"""

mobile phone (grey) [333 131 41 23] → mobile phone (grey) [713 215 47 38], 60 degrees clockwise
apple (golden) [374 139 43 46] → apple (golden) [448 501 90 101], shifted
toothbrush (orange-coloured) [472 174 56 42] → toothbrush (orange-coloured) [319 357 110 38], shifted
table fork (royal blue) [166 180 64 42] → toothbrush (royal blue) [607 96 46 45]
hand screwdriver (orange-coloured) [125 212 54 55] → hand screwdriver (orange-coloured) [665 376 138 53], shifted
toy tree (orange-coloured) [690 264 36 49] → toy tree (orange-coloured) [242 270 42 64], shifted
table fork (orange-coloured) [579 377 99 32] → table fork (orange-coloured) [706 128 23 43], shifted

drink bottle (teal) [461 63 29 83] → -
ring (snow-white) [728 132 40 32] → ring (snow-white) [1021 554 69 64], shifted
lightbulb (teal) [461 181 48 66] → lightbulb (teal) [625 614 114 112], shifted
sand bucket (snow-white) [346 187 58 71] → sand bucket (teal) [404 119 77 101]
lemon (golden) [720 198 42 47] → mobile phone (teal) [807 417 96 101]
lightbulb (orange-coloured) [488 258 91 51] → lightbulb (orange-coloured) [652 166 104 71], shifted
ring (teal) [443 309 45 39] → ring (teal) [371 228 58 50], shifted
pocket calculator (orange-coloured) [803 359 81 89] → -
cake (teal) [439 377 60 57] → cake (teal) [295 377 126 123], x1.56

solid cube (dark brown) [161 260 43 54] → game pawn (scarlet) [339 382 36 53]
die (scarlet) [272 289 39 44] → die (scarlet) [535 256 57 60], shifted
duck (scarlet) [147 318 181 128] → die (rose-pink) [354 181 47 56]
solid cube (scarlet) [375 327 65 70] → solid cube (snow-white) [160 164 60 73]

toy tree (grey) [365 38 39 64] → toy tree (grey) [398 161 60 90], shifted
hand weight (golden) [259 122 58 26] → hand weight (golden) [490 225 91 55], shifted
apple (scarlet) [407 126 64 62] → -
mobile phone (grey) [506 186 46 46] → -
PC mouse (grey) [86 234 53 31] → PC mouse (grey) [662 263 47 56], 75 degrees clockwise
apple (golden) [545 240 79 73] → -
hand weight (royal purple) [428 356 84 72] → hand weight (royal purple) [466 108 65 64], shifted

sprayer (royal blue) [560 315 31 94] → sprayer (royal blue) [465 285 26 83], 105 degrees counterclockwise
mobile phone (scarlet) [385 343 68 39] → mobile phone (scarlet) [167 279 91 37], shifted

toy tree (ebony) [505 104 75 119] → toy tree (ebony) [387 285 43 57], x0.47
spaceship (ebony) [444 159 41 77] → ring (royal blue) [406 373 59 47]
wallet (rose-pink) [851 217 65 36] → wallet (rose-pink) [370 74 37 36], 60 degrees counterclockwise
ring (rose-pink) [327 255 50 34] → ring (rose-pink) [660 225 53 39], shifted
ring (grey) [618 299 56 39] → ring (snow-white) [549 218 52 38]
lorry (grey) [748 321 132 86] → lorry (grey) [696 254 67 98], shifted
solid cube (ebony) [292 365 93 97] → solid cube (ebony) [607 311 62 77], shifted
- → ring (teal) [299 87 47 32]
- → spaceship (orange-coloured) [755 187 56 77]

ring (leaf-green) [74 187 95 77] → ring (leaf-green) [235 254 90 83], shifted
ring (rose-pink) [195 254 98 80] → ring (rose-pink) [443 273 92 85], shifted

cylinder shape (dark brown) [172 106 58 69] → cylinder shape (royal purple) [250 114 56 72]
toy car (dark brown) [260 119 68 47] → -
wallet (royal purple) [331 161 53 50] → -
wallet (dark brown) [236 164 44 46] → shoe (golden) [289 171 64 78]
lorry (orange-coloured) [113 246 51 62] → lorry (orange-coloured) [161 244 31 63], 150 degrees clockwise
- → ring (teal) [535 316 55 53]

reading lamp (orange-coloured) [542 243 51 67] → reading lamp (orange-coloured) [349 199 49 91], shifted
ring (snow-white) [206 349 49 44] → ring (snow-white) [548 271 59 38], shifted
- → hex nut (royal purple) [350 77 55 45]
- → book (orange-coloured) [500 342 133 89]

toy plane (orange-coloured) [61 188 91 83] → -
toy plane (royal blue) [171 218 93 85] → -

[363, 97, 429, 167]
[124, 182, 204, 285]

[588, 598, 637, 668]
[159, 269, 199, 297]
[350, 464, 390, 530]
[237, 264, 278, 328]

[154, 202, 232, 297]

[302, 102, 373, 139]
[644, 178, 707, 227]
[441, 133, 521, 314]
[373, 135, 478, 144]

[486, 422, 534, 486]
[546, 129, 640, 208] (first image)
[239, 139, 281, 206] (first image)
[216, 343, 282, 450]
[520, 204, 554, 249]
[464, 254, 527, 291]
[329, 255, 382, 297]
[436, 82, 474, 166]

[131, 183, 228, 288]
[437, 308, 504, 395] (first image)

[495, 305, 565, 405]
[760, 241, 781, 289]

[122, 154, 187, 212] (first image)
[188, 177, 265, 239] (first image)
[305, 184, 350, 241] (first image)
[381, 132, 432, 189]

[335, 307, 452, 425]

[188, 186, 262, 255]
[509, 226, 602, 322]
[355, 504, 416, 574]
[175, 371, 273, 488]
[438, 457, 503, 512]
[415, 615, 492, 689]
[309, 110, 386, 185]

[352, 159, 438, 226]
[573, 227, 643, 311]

"""

Instructions to follow: Once more, print every line of the material exactly.

Result:
mobile phone (grey) [333 131 41 23] → mobile phone (grey) [713 215 47 38], 60 degrees clockwise
apple (golden) [374 139 43 46] → apple (golden) [448 501 90 101], shifted
toothbrush (orange-coloured) [472 174 56 42] → toothbrush (orange-coloured) [319 357 110 38], shifted
table fork (royal blue) [166 180 64 42] → toothbrush (royal blue) [607 96 46 45]
hand screwdriver (orange-coloured) [125 212 54 55] → hand screwdriver (orange-coloured) [665 376 138 53], shifted
toy tree (orange-coloured) [690 264 36 49] → toy tree (orange-coloured) [242 270 42 64], shifted
table fork (orange-coloured) [579 377 99 32] → table fork (orange-coloured) [706 128 23 43], shifted

drink bottle (teal) [461 63 29 83] → -
ring (snow-white) [728 132 40 32] → ring (snow-white) [1021 554 69 64], shifted
lightbulb (teal) [461 181 48 66] → lightbulb (teal) [625 614 114 112], shifted
sand bucket (snow-white) [346 187 58 71] → sand bucket (teal) [404 119 77 101]
lemon (golden) [720 198 42 47] → mobile phone (teal) [807 417 96 101]
lightbulb (orange-coloured) [488 258 91 51] → lightbulb (orange-coloured) [652 166 104 71], shifted
ring (teal) [443 309 45 39] → ring (teal) [371 228 58 50], shifted
pocket calculator (orange-coloured) [803 359 81 89] → -
cake (teal) [439 377 60 57] → cake (teal) [295 377 126 123], x1.56

solid cube (dark brown) [161 260 43 54] → game pawn (scarlet) [339 382 36 53]
die (scarlet) [272 289 39 44] → die (scarlet) [535 256 57 60], shifted
duck (scarlet) [147 318 181 128] → die (rose-pink) [354 181 47 56]
solid cube (scarlet) [375 327 65 70] → solid cube (snow-white) [160 164 60 73]

toy tree (grey) [365 38 39 64] → toy tree (grey) [398 161 60 90], shifted
hand weight (golden) [259 122 58 26] → hand weight (golden) [490 225 91 55], shifted
apple (scarlet) [407 126 64 62] → -
mobile phone (grey) [506 186 46 46] → -
PC mouse (grey) [86 234 53 31] → PC mouse (grey) [662 263 47 56], 75 degrees clockwise
apple (golden) [545 240 79 73] → -
hand weight (royal purple) [428 356 84 72] → hand weight (royal purple) [466 108 65 64], shifted

sprayer (royal blue) [560 315 31 94] → sprayer (royal blue) [465 285 26 83], 105 degrees counterclockwise
mobile phone (scarlet) [385 343 68 39] → mobile phone (scarlet) [167 279 91 37], shifted

toy tree (ebony) [505 104 75 119] → toy tree (ebony) [387 285 43 57], x0.47
spaceship (ebony) [444 159 41 77] → ring (royal blue) [406 373 59 47]
wallet (rose-pink) [851 217 65 36] → wallet (rose-pink) [370 74 37 36], 60 degrees counterclockwise
ring (rose-pink) [327 255 50 34] → ring (rose-pink) [660 225 53 39], shifted
ring (grey) [618 299 56 39] → ring (snow-white) [549 218 52 38]
lorry (grey) [748 321 132 86] → lorry (grey) [696 254 67 98], shifted
solid cube (ebony) [292 365 93 97] → solid cube (ebony) [607 311 62 77], shifted
- → ring (teal) [299 87 47 32]
- → spaceship (orange-coloured) [755 187 56 77]

ring (leaf-green) [74 187 95 77] → ring (leaf-green) [235 254 90 83], shifted
ring (rose-pink) [195 254 98 80] → ring (rose-pink) [443 273 92 85], shifted

cylinder shape (dark brown) [172 106 58 69] → cylinder shape (royal purple) [250 114 56 72]
toy car (dark brown) [260 119 68 47] → -
wallet (royal purple) [331 161 53 50] → -
wallet (dark brown) [236 164 44 46] → shoe (golden) [289 171 64 78]
lorry (orange-coloured) [113 246 51 62] → lorry (orange-coloured) [161 244 31 63], 150 degrees clockwise
- → ring (teal) [535 316 55 53]

reading lamp (orange-coloured) [542 243 51 67] → reading lamp (orange-coloured) [349 199 49 91], shifted
ring (snow-white) [206 349 49 44] → ring (snow-white) [548 271 59 38], shifted
- → hex nut (royal purple) [350 77 55 45]
- → book (orange-coloured) [500 342 133 89]

toy plane (orange-coloured) [61 188 91 83] → -
toy plane (royal blue) [171 218 93 85] → -

[363, 97, 429, 167]
[124, 182, 204, 285]

[588, 598, 637, 668]
[159, 269, 199, 297]
[350, 464, 390, 530]
[237, 264, 278, 328]

[154, 202, 232, 297]

[302, 102, 373, 139]
[644, 178, 707, 227]
[441, 133, 521, 314]
[373, 135, 478, 144]

[486, 422, 534, 486]
[546, 129, 640, 208] (first image)
[239, 139, 281, 206] (first image)
[216, 343, 282, 450]
[520, 204, 554, 249]
[464, 254, 527, 291]
[329, 255, 382, 297]
[436, 82, 474, 166]

[131, 183, 228, 288]
[437, 308, 504, 395] (first image)

[495, 305, 565, 405]
[760, 241, 781, 289]

[122, 154, 187, 212] (first image)
[188, 177, 265, 239] (first image)
[305, 184, 350, 241] (first image)
[381, 132, 432, 189]

[335, 307, 452, 425]

[188, 186, 262, 255]
[509, 226, 602, 322]
[355, 504, 416, 574]
[175, 371, 273, 488]
[438, 457, 503, 512]
[415, 615, 492, 689]
[309, 110, 386, 185]

[352, 159, 438, 226]
[573, 227, 643, 311]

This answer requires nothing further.